Aim of the task:
An exact copy of the entries, with every picture omitted, is what is needed here.

═══ Records shown

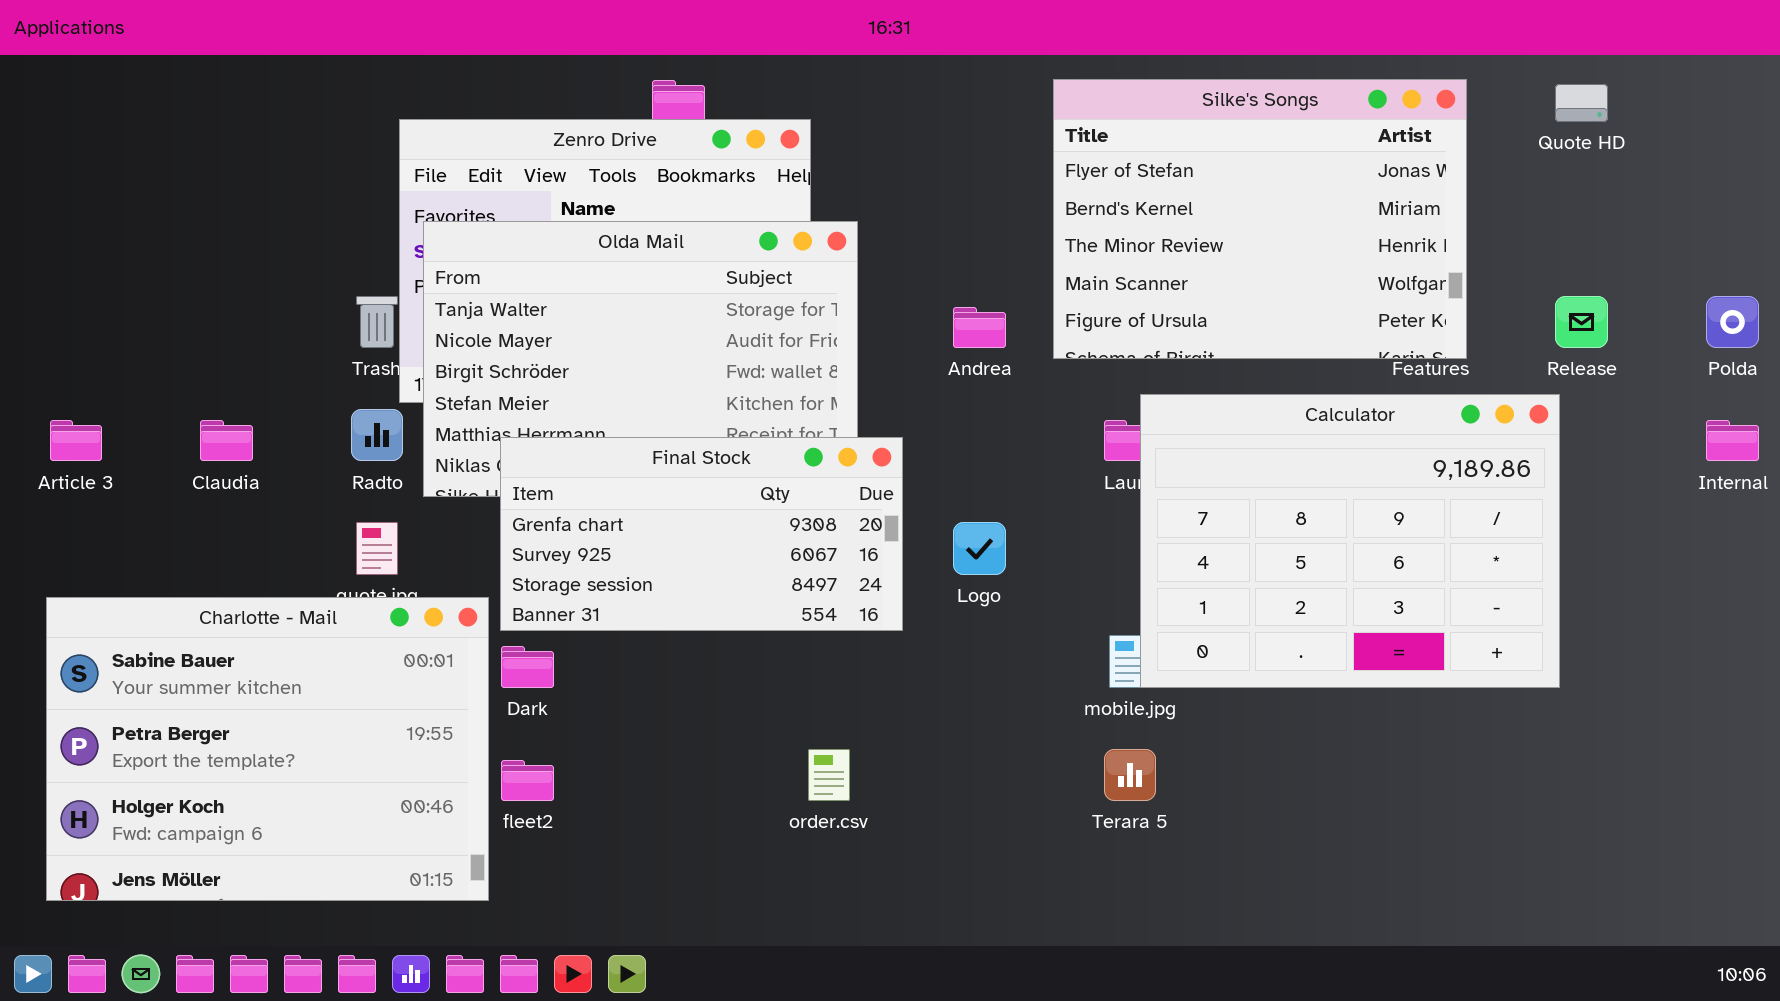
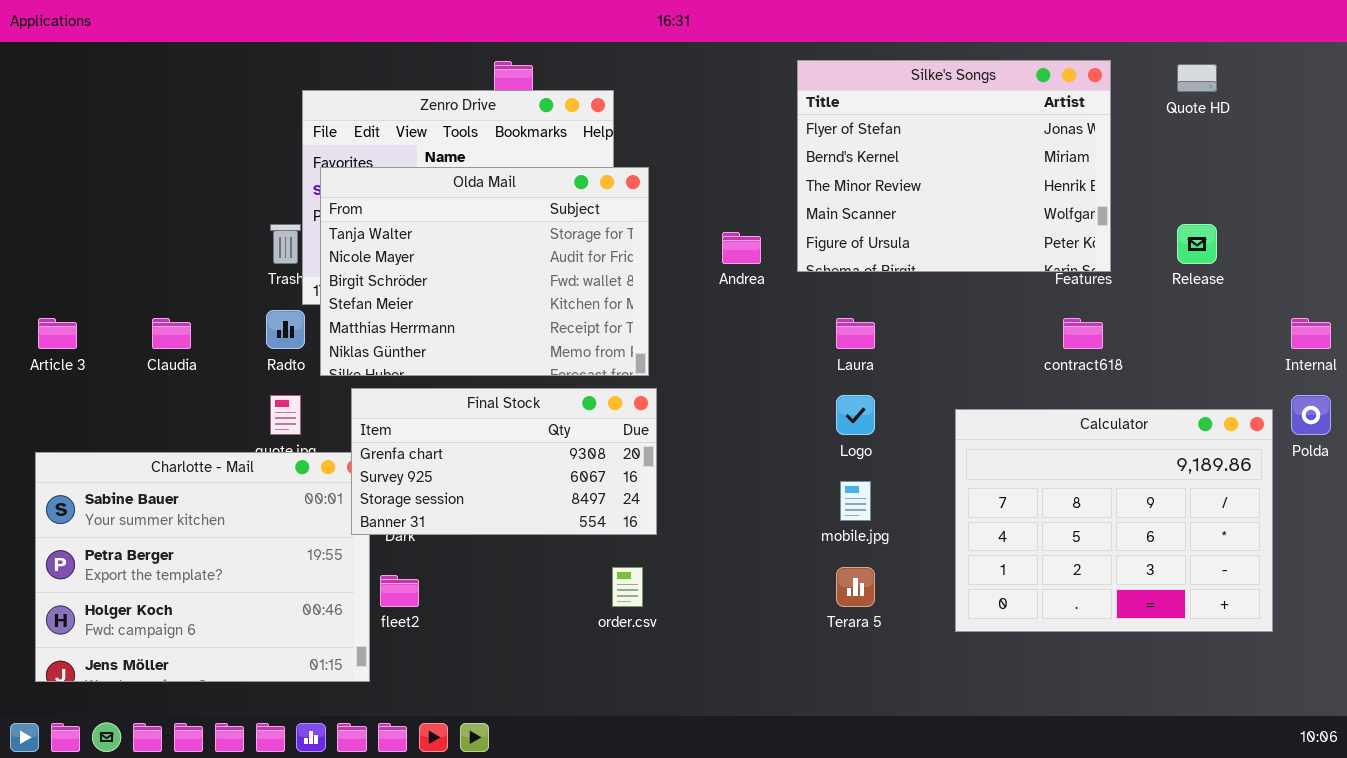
Polda: [1706,296,1759,348] -> [1291,395,1331,435], moved
Calculator: [1140,394,1560,688] -> [955,409,1273,632], moved
Final Stock: [500,437,903,631] -> [351,388,657,535], moved
Logo: [953,522,1006,575] -> [836,395,875,435], moved

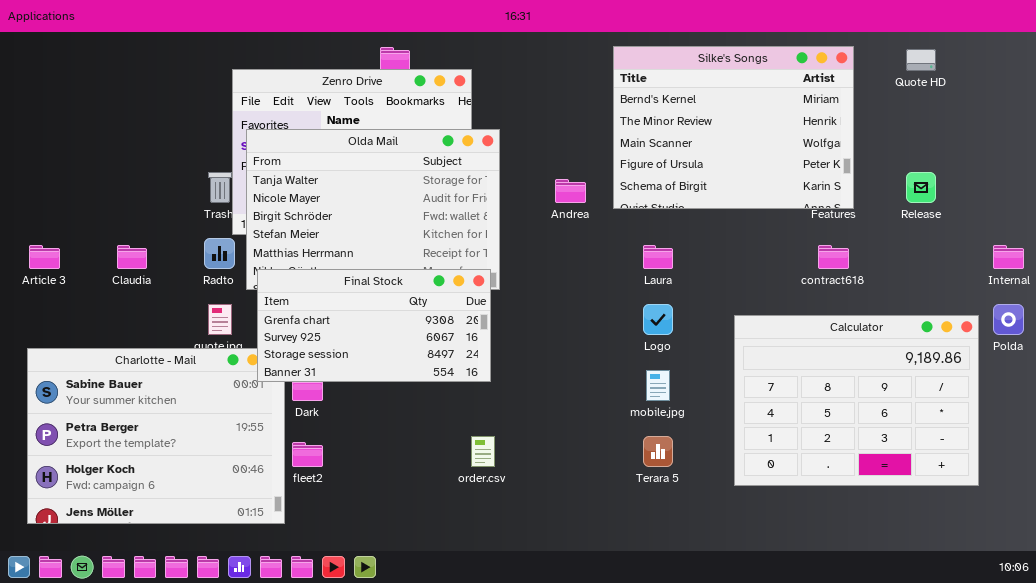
Silke's Songs: [797,60,1111,272] -> [613,46,854,209], scrolled down 1 row
Final Stock: [351,388,657,535] -> [257,269,491,382], moved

══════

Exercise solution:
Polda: [1706,296,1759,348] -> [1291,395,1331,435], moved
Calculator: [1140,394,1560,688] -> [955,409,1273,632], moved
Final Stock: [500,437,903,631] -> [351,388,657,535], moved
Logo: [953,522,1006,575] -> [836,395,875,435], moved

Silke's Songs: [797,60,1111,272] -> [613,46,854,209], scrolled down 1 row
Final Stock: [351,388,657,535] -> [257,269,491,382], moved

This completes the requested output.